RECORDS TO USE:
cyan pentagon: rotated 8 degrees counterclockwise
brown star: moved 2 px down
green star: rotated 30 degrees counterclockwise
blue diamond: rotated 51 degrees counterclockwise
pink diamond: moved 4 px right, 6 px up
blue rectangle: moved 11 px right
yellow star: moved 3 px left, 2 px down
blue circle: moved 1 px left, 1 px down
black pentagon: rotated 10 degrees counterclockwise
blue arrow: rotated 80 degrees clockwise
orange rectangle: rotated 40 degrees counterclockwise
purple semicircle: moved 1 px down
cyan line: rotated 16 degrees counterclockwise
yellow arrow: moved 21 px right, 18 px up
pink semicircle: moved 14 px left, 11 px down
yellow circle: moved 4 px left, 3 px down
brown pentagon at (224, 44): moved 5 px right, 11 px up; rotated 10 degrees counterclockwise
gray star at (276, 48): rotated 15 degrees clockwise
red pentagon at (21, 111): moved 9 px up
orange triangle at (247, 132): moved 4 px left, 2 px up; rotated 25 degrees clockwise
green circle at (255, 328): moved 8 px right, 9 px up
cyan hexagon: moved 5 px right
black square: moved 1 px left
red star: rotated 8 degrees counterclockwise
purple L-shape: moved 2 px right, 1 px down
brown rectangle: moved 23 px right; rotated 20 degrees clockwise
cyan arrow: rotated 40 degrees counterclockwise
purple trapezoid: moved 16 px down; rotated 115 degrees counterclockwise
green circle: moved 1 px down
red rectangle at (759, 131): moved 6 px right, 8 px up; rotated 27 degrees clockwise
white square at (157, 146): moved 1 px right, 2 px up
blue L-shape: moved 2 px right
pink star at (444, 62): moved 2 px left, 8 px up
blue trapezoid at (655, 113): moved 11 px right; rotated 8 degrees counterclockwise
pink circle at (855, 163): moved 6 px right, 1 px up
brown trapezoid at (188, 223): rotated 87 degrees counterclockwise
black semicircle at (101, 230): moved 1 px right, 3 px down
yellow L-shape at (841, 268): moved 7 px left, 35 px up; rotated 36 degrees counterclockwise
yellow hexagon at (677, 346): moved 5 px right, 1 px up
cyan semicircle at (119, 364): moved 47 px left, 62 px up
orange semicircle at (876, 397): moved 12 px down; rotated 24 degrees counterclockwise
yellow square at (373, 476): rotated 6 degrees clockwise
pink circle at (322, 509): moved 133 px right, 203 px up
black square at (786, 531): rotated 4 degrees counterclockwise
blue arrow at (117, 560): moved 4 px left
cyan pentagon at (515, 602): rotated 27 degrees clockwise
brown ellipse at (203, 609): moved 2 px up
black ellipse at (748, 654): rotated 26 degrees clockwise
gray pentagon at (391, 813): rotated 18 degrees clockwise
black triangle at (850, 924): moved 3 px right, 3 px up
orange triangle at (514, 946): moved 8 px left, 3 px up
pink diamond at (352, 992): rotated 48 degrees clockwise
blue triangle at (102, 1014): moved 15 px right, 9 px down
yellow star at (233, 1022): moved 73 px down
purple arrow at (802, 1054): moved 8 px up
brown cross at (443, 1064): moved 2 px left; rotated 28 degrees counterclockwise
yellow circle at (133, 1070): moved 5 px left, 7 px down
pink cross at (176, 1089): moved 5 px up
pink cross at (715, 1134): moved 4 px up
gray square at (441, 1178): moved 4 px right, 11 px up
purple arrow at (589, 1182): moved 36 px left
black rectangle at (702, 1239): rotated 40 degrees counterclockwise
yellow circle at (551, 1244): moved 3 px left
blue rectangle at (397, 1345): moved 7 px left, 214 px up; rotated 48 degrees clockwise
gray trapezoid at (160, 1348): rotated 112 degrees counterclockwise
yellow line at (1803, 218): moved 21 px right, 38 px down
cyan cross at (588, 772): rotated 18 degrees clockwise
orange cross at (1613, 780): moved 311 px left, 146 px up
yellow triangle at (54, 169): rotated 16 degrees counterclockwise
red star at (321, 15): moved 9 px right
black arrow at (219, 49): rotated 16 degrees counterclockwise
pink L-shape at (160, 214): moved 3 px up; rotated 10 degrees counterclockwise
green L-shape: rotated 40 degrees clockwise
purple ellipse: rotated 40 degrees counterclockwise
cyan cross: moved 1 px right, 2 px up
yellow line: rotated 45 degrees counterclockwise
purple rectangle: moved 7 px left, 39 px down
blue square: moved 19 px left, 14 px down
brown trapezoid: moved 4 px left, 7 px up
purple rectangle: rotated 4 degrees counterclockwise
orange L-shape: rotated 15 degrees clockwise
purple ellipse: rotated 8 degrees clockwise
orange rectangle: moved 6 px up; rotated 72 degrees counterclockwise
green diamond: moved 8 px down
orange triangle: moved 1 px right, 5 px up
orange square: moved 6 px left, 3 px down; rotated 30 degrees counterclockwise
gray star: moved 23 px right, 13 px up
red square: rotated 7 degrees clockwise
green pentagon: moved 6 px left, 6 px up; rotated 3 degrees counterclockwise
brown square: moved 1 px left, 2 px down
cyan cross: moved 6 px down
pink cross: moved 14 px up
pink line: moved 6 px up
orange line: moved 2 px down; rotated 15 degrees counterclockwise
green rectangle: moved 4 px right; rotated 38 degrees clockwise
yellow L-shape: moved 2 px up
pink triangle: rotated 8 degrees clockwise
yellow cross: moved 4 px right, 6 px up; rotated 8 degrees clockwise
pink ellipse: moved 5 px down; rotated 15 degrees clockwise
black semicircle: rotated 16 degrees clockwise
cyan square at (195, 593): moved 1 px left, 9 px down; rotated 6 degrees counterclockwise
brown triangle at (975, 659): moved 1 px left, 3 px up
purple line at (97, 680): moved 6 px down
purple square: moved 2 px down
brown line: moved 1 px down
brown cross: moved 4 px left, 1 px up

REQUIREMENT:
Return each line from the items above that contains the word "hexagon".

SOLUTION FOR THIS TASK:
cyan hexagon: moved 5 px right
yellow hexagon at (677, 346): moved 5 px right, 1 px up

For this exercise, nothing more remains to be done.